===== RECORD EXTRACTS =====

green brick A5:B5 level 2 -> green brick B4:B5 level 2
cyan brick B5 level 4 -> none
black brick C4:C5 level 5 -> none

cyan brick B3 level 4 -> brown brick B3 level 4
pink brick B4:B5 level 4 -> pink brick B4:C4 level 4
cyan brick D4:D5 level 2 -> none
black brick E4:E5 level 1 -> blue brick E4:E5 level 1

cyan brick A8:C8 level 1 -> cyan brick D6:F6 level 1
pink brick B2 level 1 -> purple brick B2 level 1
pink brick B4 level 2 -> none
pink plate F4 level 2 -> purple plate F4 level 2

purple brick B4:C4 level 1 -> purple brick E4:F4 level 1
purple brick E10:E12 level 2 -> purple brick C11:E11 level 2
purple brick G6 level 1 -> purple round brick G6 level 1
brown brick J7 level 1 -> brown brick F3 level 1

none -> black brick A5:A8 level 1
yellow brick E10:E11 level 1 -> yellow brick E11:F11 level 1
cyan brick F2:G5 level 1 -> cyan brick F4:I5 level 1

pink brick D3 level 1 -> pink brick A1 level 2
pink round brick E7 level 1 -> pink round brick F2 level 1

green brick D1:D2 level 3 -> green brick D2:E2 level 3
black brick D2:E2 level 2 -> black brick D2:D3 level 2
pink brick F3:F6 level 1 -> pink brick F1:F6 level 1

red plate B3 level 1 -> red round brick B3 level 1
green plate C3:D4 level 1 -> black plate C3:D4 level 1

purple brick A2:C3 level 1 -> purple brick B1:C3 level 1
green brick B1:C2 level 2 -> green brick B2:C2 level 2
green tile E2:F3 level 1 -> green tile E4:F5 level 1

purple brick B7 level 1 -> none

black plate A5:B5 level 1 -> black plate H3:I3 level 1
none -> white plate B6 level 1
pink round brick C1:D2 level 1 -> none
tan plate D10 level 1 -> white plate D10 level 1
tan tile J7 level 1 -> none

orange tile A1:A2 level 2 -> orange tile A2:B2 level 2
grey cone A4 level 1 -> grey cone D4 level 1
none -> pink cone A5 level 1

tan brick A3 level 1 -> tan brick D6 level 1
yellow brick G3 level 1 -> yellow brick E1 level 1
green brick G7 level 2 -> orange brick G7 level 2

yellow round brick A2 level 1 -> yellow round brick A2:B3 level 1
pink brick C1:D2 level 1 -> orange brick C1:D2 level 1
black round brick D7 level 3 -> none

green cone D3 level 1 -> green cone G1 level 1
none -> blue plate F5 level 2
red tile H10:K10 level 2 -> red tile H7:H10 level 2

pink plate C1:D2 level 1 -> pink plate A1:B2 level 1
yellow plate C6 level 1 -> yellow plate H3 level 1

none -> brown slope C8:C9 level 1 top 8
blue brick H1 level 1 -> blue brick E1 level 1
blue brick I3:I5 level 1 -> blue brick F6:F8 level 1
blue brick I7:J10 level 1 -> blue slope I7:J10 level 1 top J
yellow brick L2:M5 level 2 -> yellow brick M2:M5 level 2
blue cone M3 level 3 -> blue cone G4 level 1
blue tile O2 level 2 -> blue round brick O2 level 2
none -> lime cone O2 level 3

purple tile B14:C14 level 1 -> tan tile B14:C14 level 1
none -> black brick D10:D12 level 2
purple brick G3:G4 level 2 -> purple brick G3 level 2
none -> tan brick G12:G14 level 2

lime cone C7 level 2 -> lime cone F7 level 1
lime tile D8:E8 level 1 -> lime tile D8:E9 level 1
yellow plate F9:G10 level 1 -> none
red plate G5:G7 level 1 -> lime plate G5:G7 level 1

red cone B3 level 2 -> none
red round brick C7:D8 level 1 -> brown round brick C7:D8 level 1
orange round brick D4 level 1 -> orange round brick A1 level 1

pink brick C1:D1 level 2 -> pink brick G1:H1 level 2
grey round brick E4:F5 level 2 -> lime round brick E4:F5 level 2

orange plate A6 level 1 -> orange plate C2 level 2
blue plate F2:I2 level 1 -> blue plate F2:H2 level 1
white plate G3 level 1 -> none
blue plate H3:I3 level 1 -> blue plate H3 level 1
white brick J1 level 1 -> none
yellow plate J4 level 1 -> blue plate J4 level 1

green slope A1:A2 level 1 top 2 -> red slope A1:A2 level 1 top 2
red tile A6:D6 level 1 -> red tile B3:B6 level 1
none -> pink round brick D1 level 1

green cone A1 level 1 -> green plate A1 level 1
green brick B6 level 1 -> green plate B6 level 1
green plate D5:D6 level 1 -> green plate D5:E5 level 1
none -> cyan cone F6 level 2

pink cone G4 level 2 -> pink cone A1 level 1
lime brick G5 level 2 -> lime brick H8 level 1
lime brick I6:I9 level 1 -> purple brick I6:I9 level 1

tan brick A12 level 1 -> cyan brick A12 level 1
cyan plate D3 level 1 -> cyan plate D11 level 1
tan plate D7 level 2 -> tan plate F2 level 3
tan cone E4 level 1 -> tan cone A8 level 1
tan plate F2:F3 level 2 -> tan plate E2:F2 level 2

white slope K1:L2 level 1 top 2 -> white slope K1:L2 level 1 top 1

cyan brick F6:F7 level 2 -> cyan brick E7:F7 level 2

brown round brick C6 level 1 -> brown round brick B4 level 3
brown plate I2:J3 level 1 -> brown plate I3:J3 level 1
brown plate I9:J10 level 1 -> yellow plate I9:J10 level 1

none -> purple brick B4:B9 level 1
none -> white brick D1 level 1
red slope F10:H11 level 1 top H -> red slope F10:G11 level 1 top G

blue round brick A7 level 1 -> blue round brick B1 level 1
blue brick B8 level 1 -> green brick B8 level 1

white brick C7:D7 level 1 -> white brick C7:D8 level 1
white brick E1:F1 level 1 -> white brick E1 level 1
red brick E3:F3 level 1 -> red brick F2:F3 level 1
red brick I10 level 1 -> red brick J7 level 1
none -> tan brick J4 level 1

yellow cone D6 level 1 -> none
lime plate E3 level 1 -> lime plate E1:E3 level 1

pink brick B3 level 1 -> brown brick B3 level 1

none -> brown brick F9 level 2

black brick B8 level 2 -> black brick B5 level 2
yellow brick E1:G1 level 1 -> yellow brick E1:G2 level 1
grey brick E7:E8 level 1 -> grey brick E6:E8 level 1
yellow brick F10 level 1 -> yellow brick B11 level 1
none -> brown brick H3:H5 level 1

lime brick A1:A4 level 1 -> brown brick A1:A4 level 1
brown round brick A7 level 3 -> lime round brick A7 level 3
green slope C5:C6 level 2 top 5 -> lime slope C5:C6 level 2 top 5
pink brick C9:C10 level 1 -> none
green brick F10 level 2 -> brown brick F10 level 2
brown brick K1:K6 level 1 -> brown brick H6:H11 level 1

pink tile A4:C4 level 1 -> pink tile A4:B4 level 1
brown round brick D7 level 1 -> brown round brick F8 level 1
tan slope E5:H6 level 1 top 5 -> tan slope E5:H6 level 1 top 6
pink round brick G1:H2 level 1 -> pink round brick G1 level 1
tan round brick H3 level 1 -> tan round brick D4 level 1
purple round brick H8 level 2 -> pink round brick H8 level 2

=====

EXERCISE PROMPT.
After locating the line that contains "tan round brick H3", output it and the remaining lines of the material above, exactly as they read.

OUTPUT BELOW.
tan round brick H3 level 1 -> tan round brick D4 level 1
purple round brick H8 level 2 -> pink round brick H8 level 2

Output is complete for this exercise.